Scene comparison data:
= = = = =

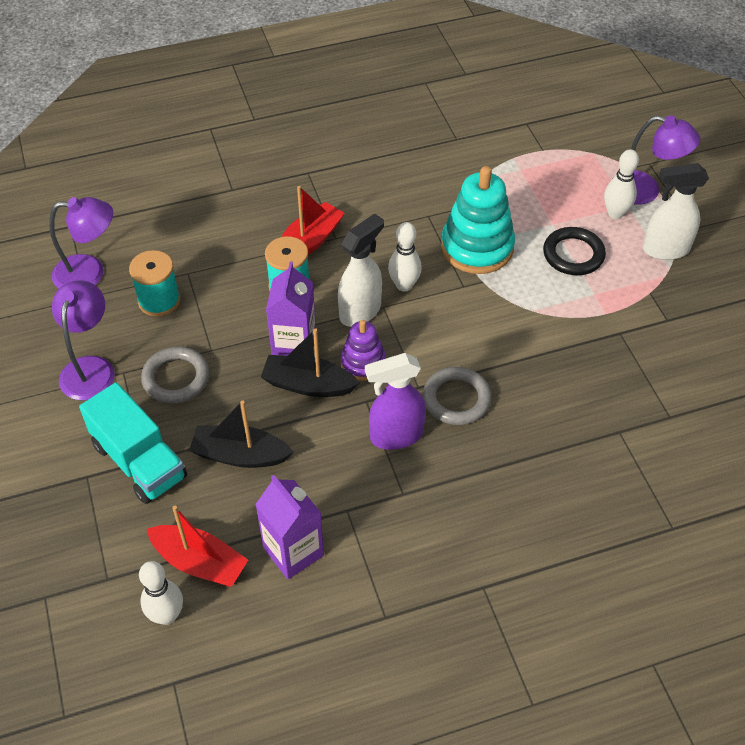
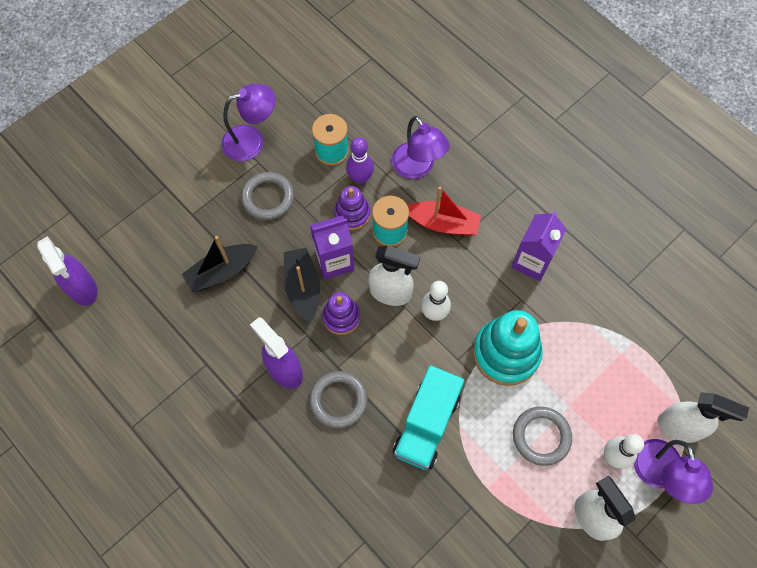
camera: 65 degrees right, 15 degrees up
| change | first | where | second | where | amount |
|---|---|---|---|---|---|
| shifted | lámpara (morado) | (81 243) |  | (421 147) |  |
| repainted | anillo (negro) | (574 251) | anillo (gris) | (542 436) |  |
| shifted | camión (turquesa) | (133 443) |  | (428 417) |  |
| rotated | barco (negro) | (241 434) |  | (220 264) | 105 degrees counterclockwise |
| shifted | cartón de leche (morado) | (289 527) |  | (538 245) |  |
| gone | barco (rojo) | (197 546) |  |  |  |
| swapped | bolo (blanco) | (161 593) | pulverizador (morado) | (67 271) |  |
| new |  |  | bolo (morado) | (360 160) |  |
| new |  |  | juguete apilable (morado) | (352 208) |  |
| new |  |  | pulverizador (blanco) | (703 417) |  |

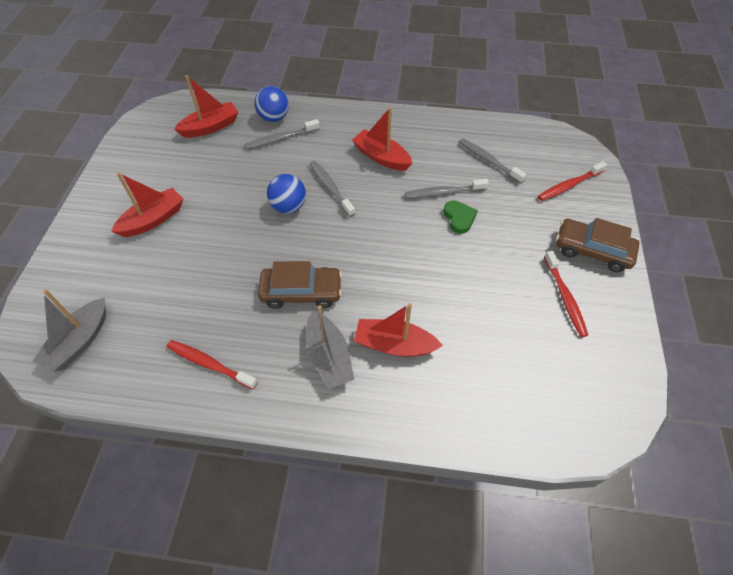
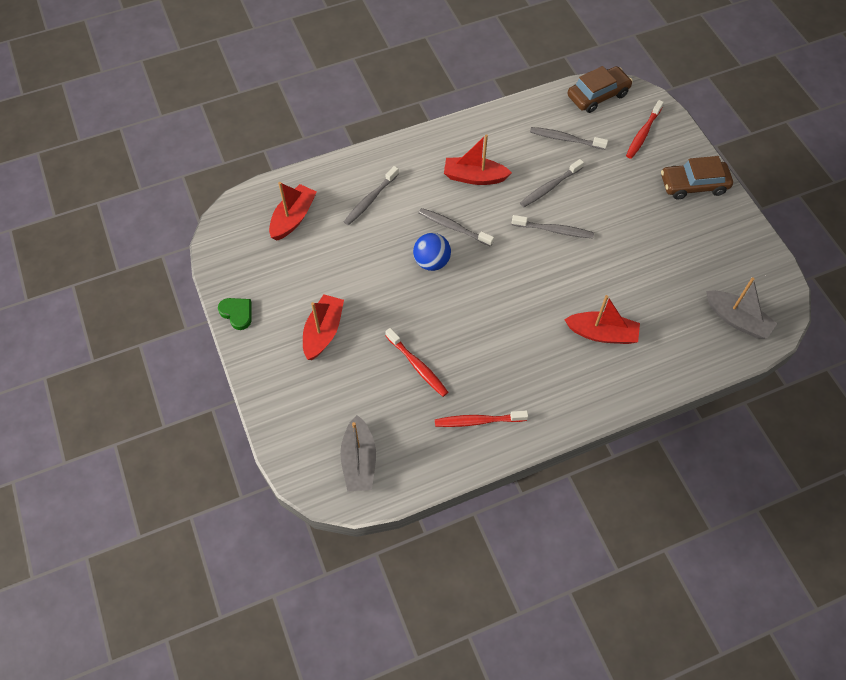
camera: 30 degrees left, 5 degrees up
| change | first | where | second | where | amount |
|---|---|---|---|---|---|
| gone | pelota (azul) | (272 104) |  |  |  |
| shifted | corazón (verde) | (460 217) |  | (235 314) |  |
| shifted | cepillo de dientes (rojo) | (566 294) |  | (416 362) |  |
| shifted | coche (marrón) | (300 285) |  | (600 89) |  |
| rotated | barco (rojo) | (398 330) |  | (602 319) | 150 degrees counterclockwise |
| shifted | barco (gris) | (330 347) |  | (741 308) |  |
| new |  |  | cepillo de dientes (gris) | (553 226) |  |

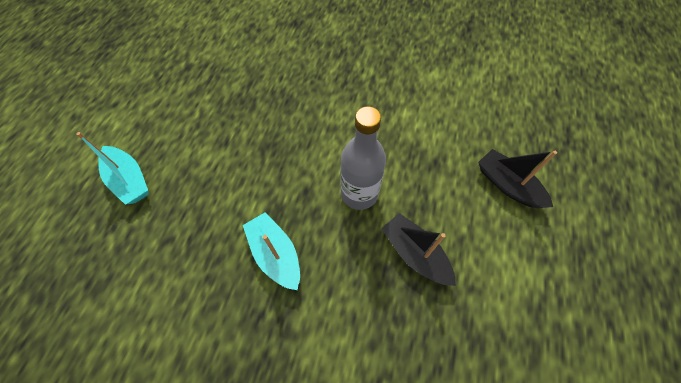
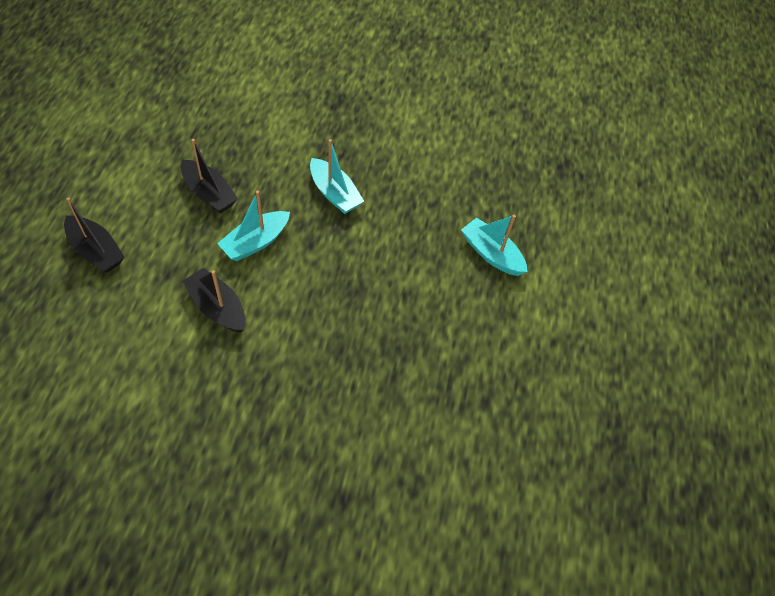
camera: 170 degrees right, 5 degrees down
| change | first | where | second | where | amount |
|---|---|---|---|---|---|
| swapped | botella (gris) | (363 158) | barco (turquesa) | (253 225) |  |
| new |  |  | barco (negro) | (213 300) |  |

= = = = =

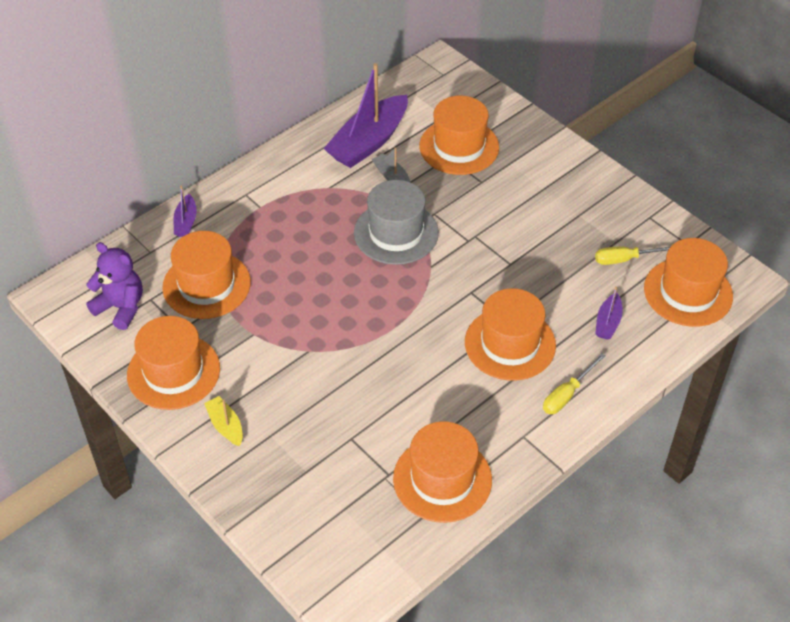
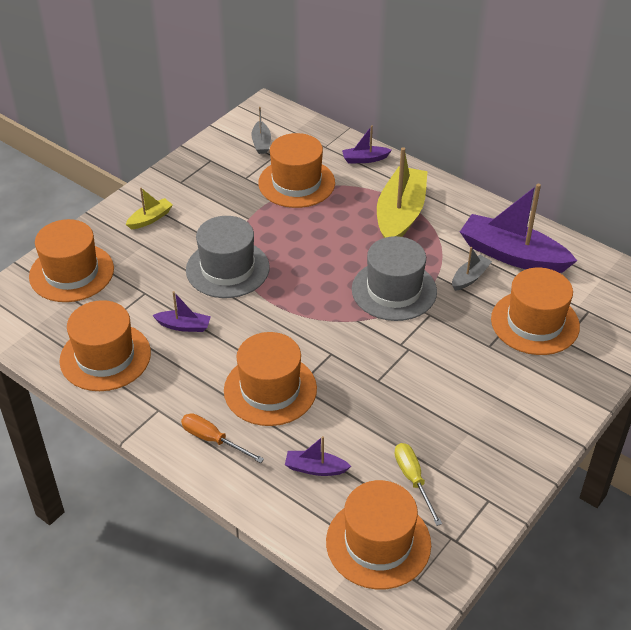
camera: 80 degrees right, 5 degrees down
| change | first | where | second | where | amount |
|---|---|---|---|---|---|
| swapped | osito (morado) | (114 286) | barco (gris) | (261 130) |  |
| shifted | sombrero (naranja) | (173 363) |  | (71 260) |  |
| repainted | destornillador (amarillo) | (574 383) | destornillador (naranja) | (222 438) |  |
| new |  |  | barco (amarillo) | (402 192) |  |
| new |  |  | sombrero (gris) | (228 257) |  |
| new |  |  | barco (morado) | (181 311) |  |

= = = = =

• What you need to do:
Return exactly the lines that appear in the data above between the line containing "camera: 65 degrees right, 15 degrees up" and the line containing "gone | pelota", both of which are included, and leave the pictures out.

• Answer to the problem:
camera: 65 degrees right, 15 degrees up
| change | first | where | second | where | amount |
|---|---|---|---|---|---|
| shifted | lámpara (morado) | (81 243) |  | (421 147) |  |
| repainted | anillo (negro) | (574 251) | anillo (gris) | (542 436) |  |
| shifted | camión (turquesa) | (133 443) |  | (428 417) |  |
| rotated | barco (negro) | (241 434) |  | (220 264) | 105 degrees counterclockwise |
| shifted | cartón de leche (morado) | (289 527) |  | (538 245) |  |
| gone | barco (rojo) | (197 546) |  |  |  |
| swapped | bolo (blanco) | (161 593) | pulverizador (morado) | (67 271) |  |
| new |  |  | bolo (morado) | (360 160) |  |
| new |  |  | juguete apilable (morado) | (352 208) |  |
| new |  |  | pulverizador (blanco) | (703 417) |  |

camera: 30 degrees left, 5 degrees up
| change | first | where | second | where | amount |
|---|---|---|---|---|---|
| gone | pelota (azul) | (272 104) |  |  |  |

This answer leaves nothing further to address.